TASK TO CARRY OUT: Would you repeat, exactly as given, the line with "armchair: (322, 117)" and every line after it to the end of the entries?

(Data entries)

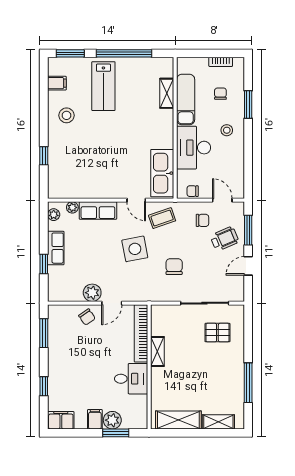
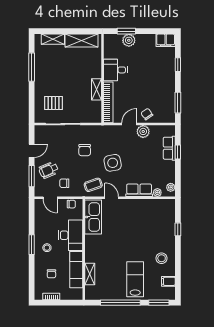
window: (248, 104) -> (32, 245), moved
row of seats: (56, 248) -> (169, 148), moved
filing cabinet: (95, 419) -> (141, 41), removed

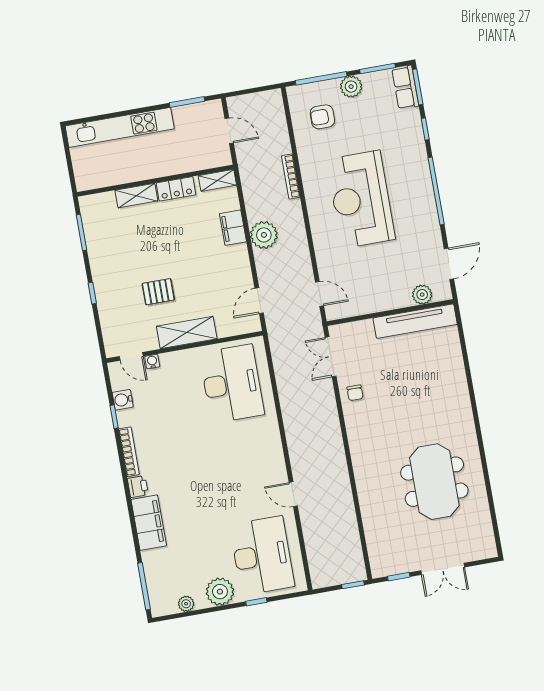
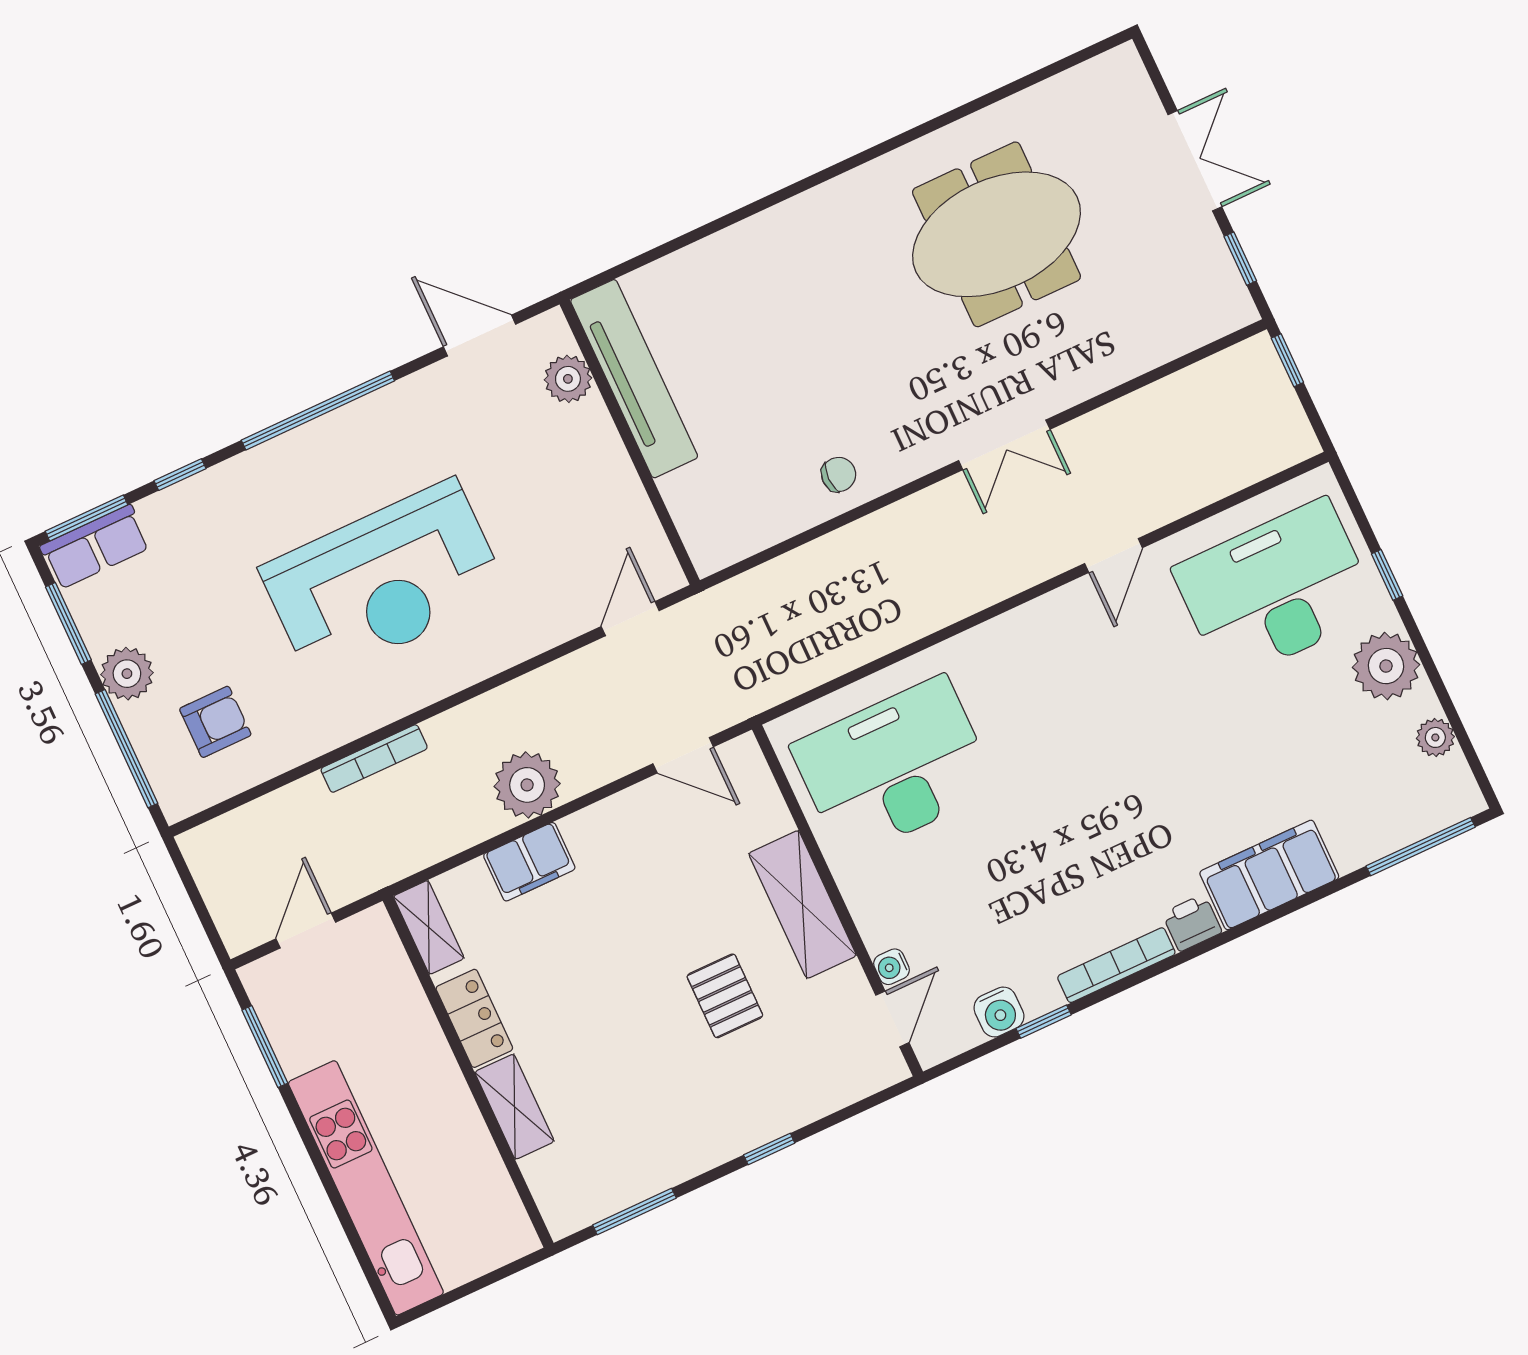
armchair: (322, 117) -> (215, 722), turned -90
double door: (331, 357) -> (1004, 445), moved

ANSWER FOR THIS EXERCISE:
armchair: (322, 117) -> (215, 722), turned -90
double door: (331, 357) -> (1004, 445), moved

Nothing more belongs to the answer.